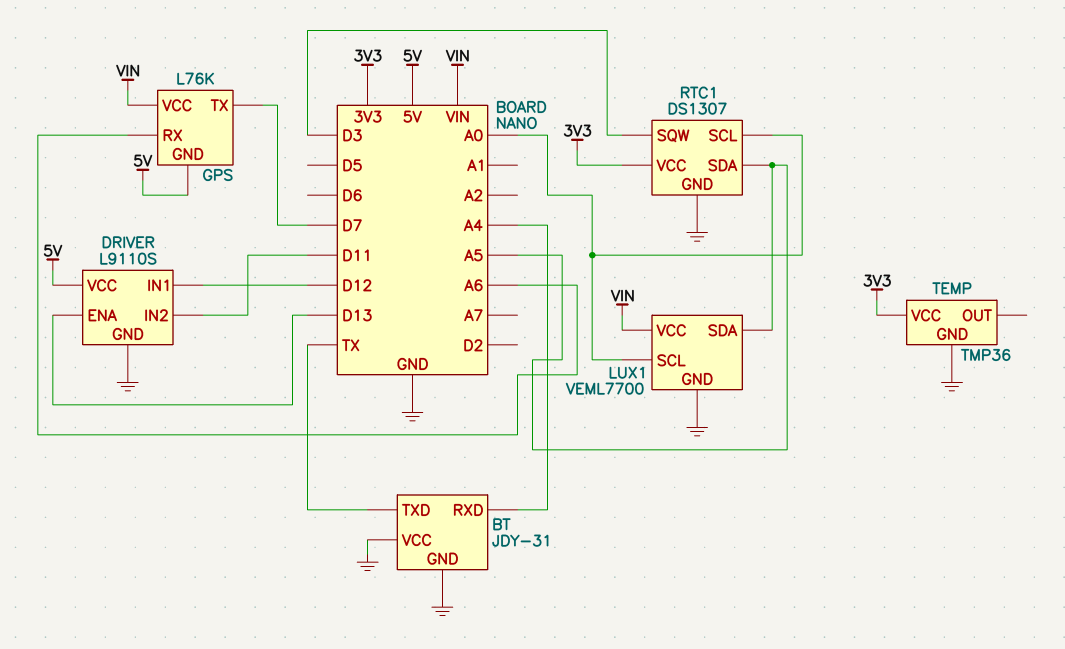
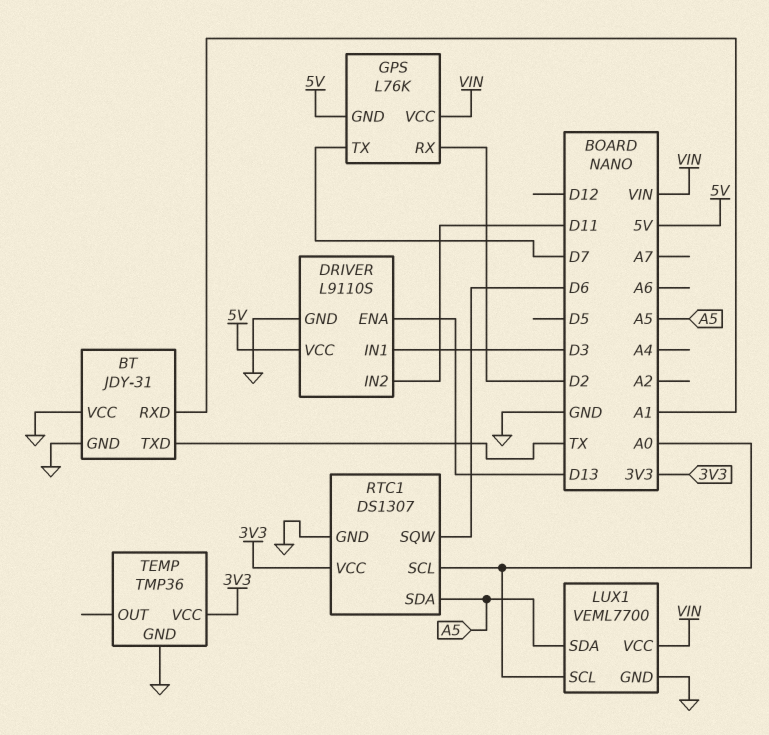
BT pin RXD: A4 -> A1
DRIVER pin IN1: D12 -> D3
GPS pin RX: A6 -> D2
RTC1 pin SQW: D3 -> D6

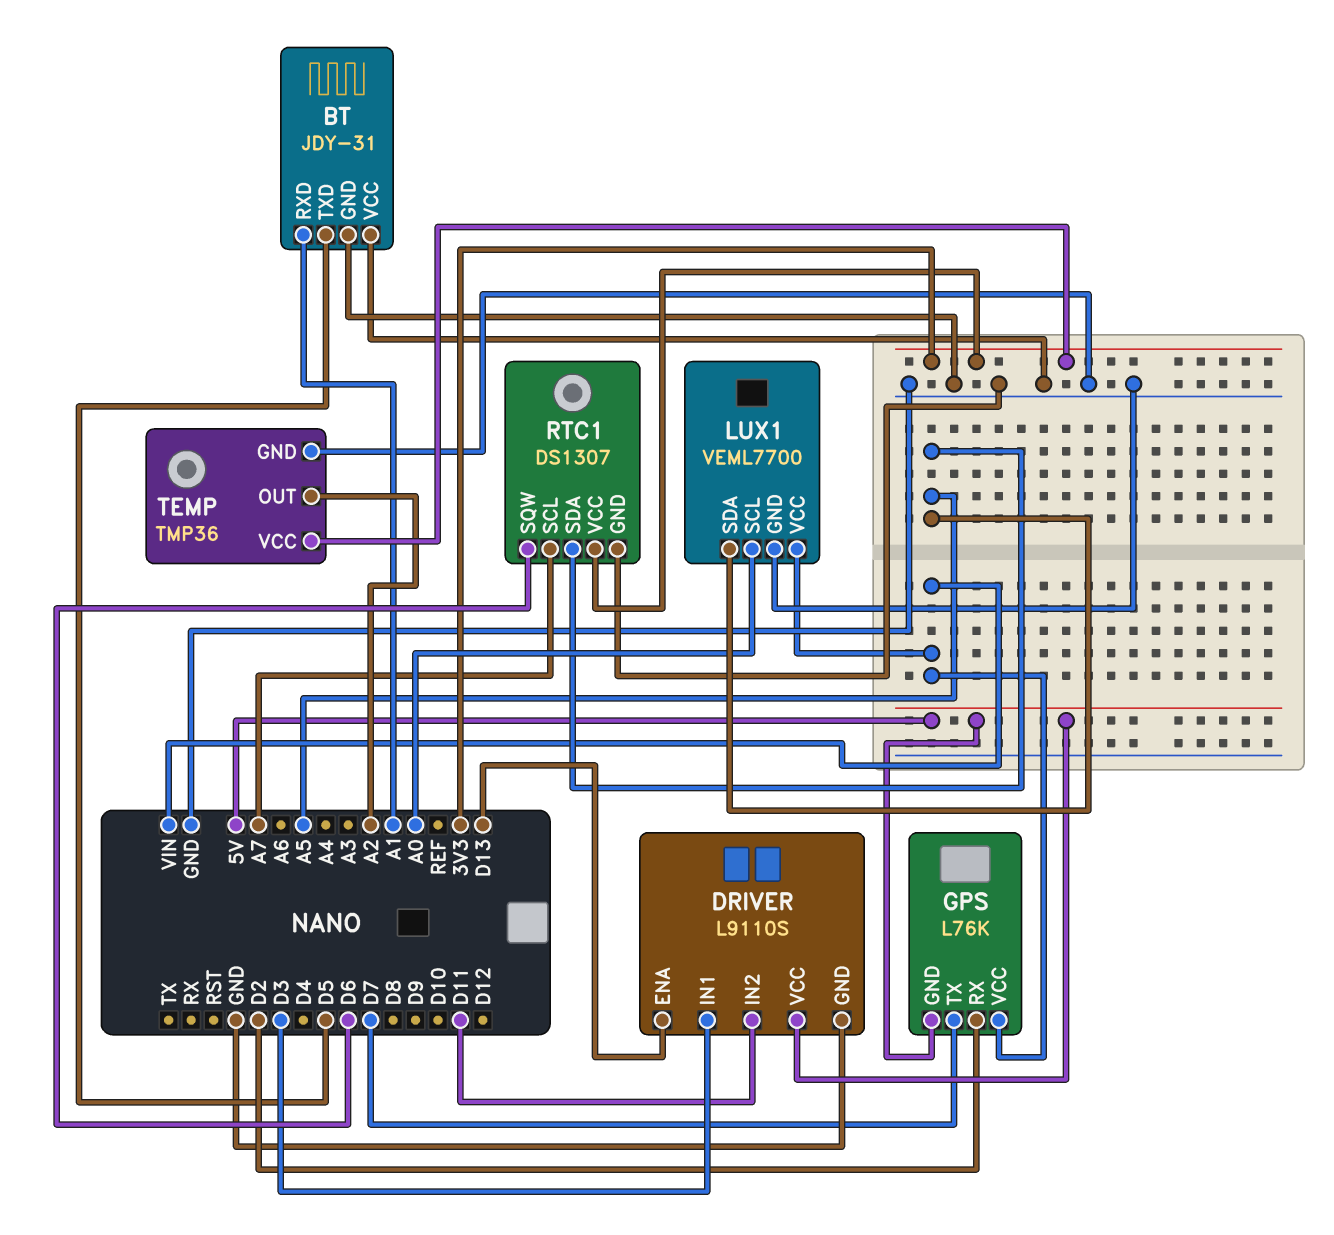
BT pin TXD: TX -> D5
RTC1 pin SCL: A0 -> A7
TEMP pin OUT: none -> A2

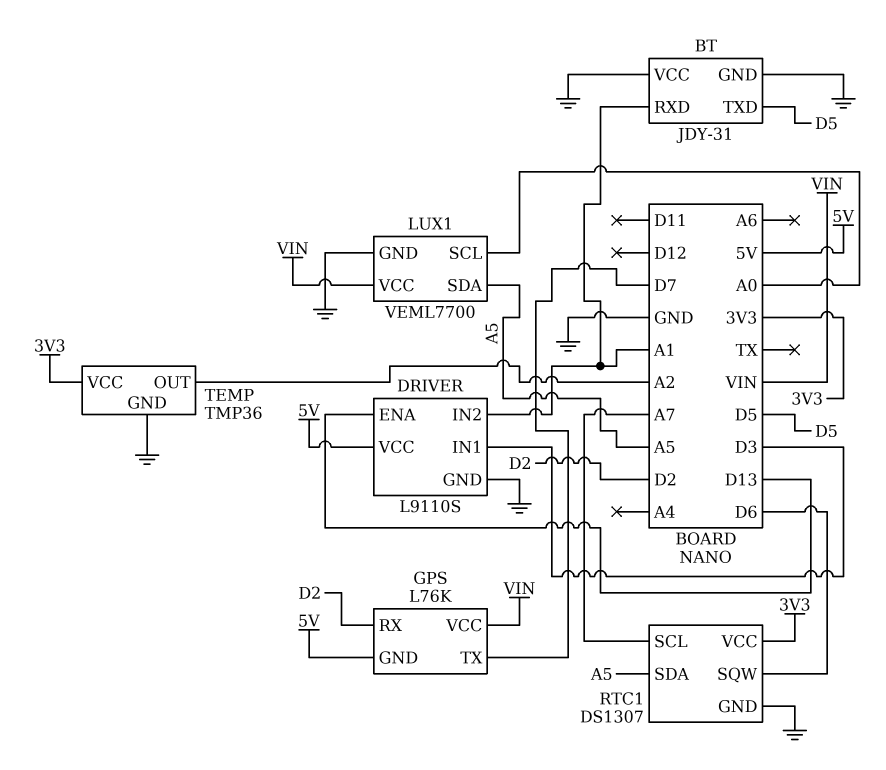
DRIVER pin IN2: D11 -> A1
==
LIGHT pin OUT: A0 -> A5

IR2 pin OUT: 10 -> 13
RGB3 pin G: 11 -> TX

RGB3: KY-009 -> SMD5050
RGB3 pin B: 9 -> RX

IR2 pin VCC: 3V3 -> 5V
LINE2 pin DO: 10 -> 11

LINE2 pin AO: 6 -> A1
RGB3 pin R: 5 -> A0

→ What is being asked: Going through the listing above, copy out every line that has the string "DRIVER".

→ Result of the task:
DRIVER pin IN1: D12 -> D3
DRIVER pin IN2: D11 -> A1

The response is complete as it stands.